[Recorded data]:
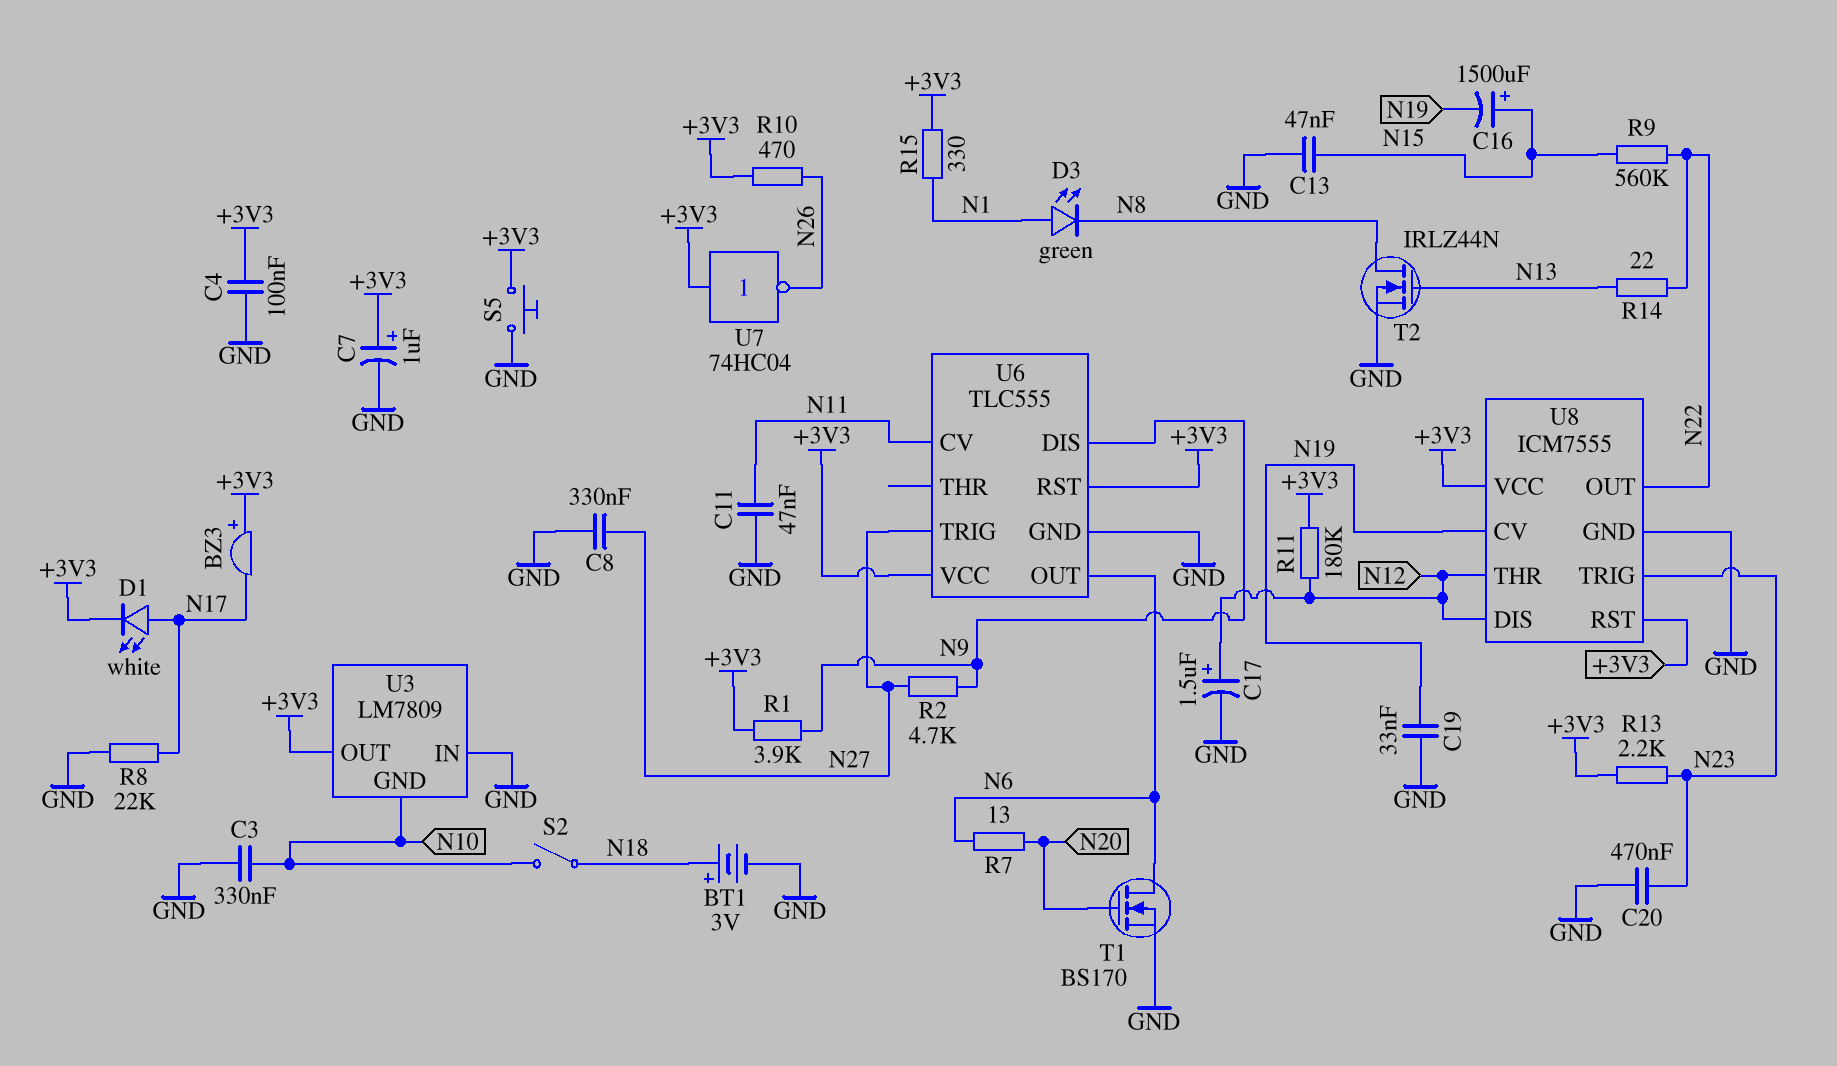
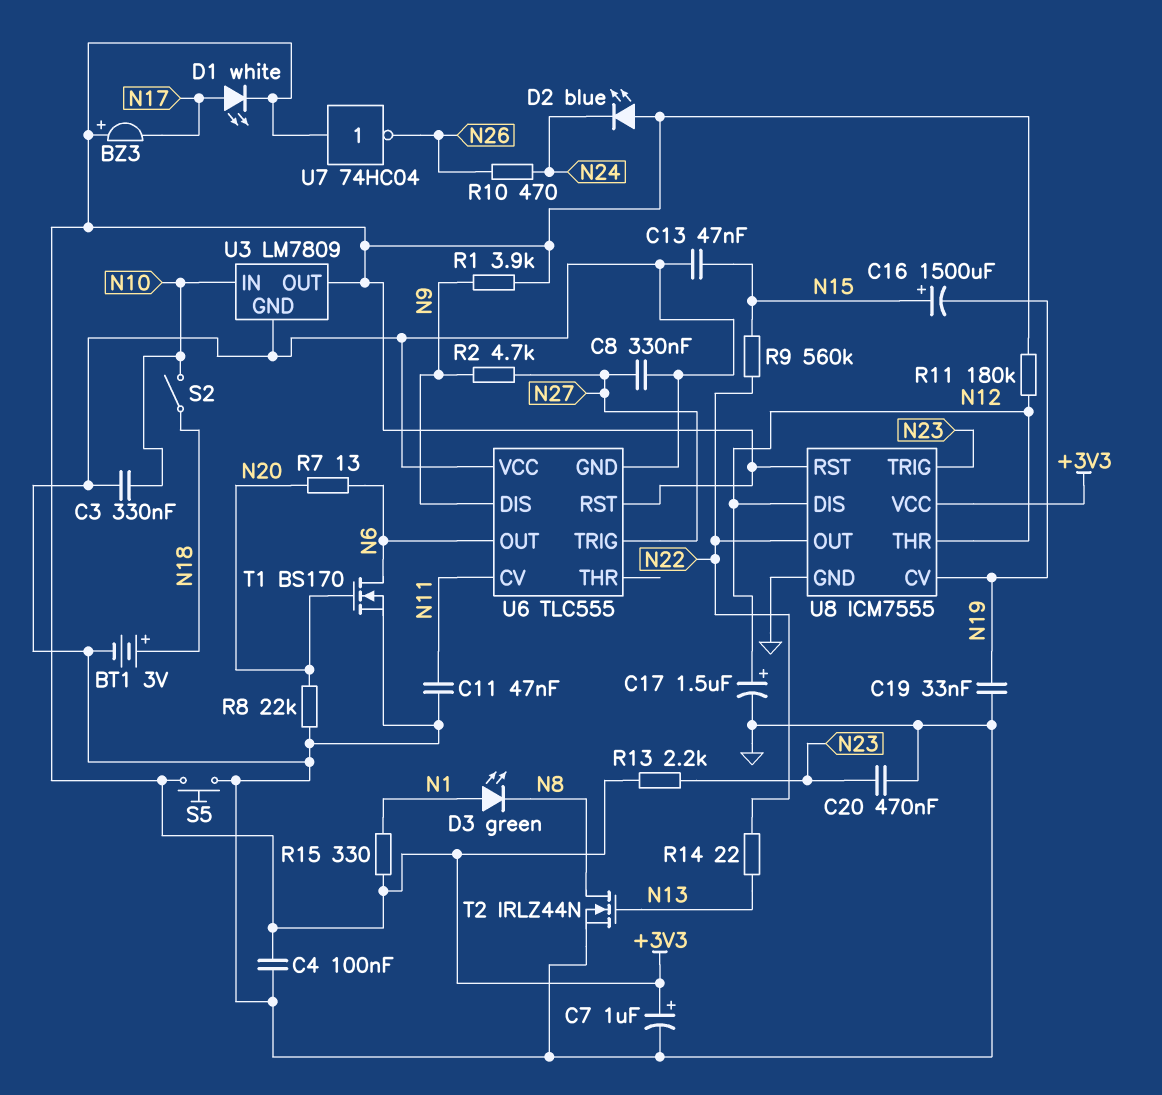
D2: none -> LED blue (A +3V3, K N24)
R8: 22k (GND, N17) -> 22k (GND, N20)
R10: 470 (+3V3, N26) -> 470 (N24, N26)
U3 pin GND: N10 -> GND
U3 pin IN: GND -> N10
U6 pin VCC: +3V3 -> GND

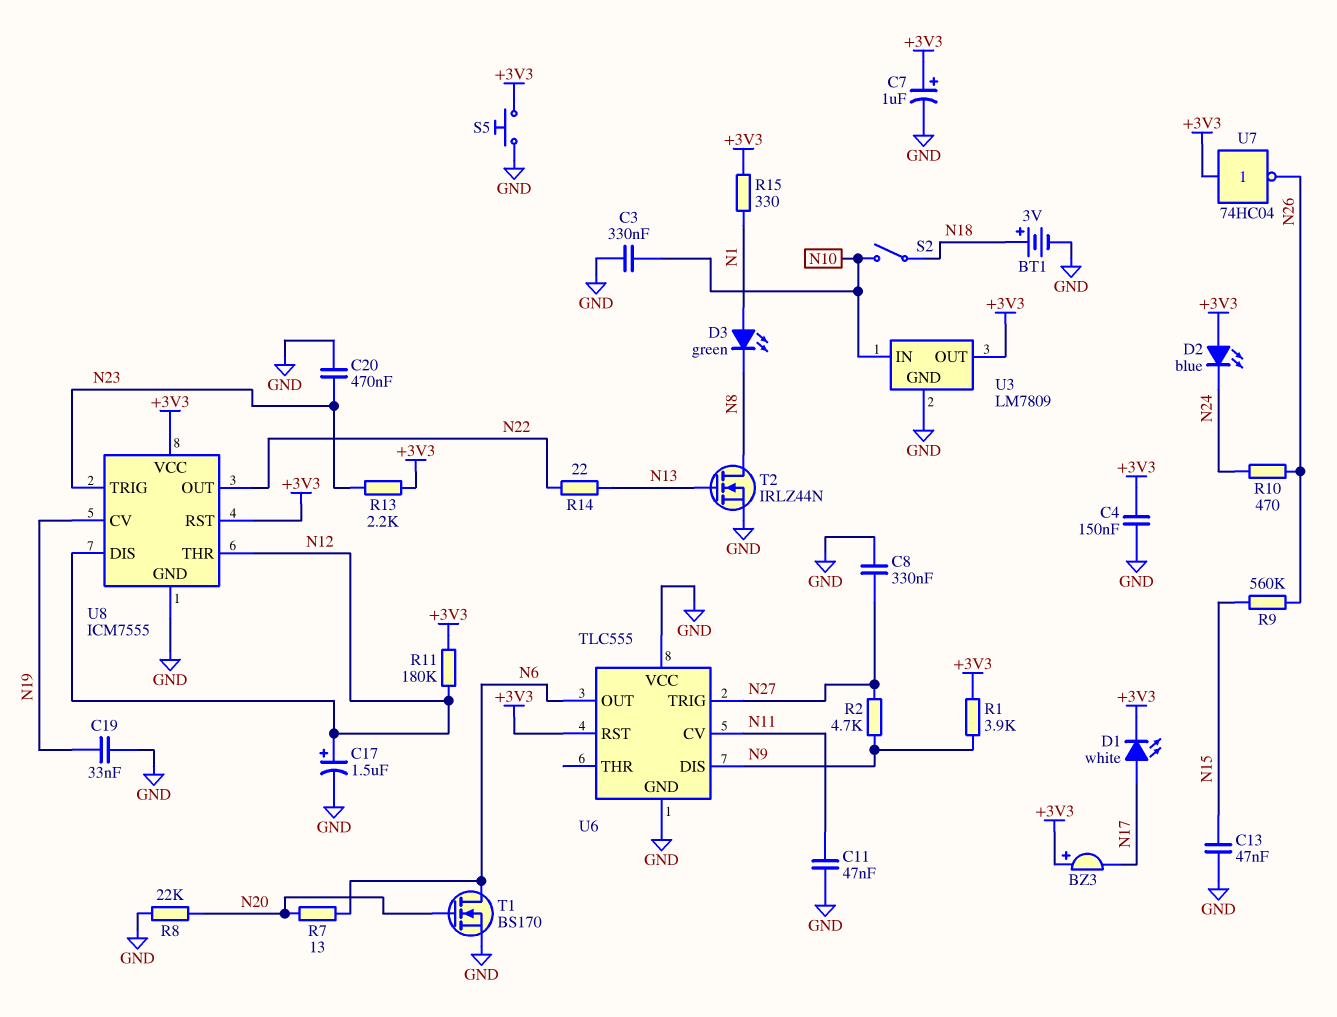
C4: 100nF (+3V3, GND) -> 150nF (+3V3, GND)
C16: 1500uF (plus N15, minus N19) -> none
R9: 560k (N15, N22) -> 560k (N15, N26)

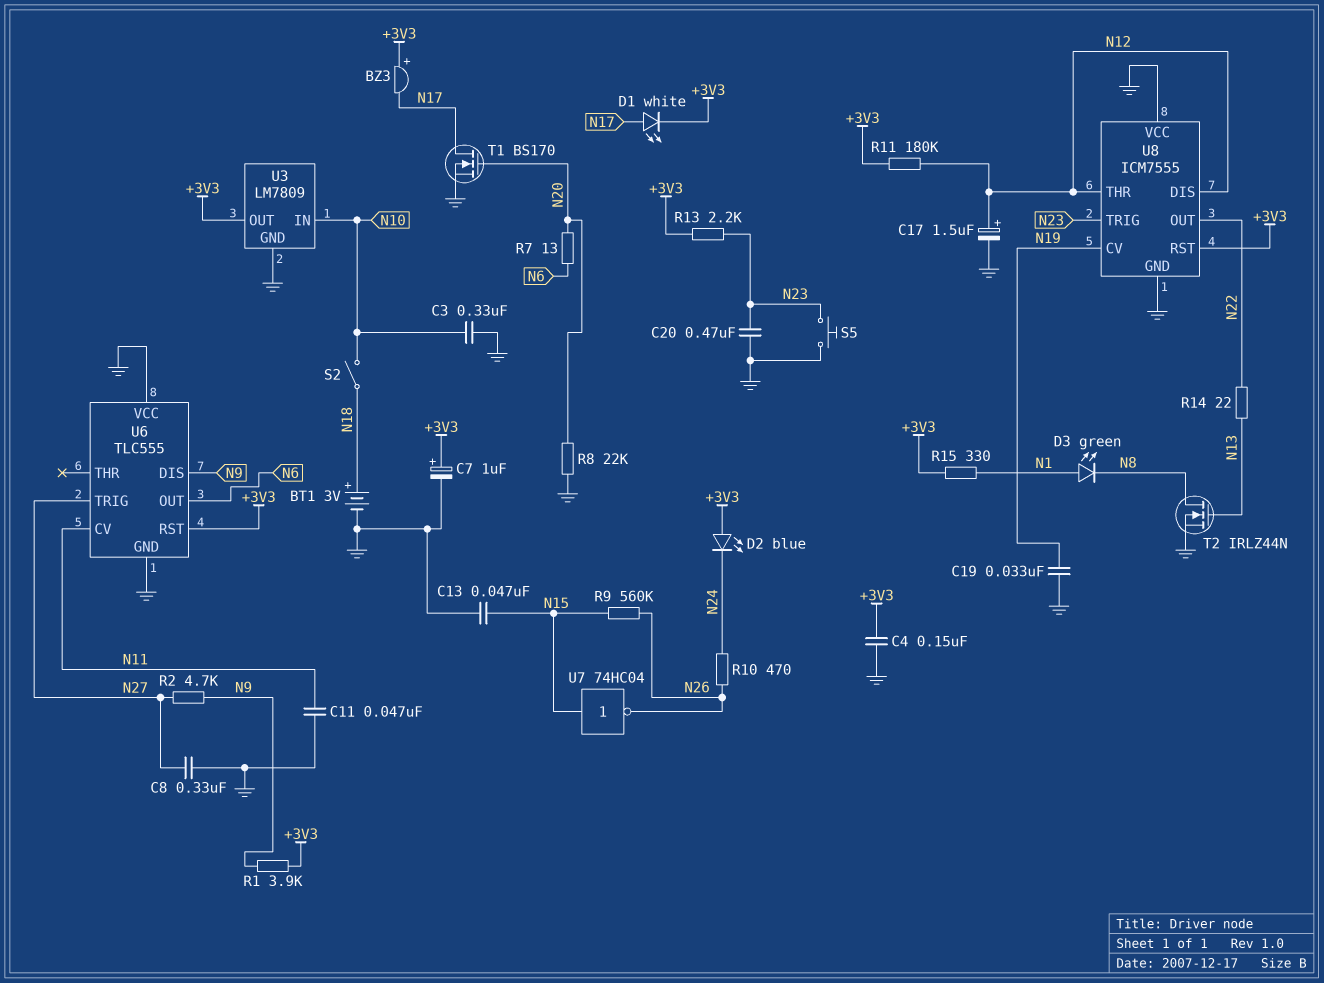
S5: button (+3V3, GND) -> button (GND, N23)
T1: NMOS BS170 (G N20, D N6, S GND) -> NMOS BS170 (G N20, D N17, S GND)
U7: NOT 74HC04 (in +3V3, out N26) -> NOT 74HC04 (in N15, out N26)
U8 pin VCC: +3V3 -> GND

[Task details]: Leave the pictures out and write out every entry exactly as given.

[Exercise output]:
D2: none -> LED blue (A +3V3, K N24)
R8: 22k (GND, N17) -> 22k (GND, N20)
R10: 470 (+3V3, N26) -> 470 (N24, N26)
U3 pin GND: N10 -> GND
U3 pin IN: GND -> N10
U6 pin VCC: +3V3 -> GND

C4: 100nF (+3V3, GND) -> 150nF (+3V3, GND)
C16: 1500uF (plus N15, minus N19) -> none
R9: 560k (N15, N22) -> 560k (N15, N26)

S5: button (+3V3, GND) -> button (GND, N23)
T1: NMOS BS170 (G N20, D N6, S GND) -> NMOS BS170 (G N20, D N17, S GND)
U7: NOT 74HC04 (in +3V3, out N26) -> NOT 74HC04 (in N15, out N26)
U8 pin VCC: +3V3 -> GND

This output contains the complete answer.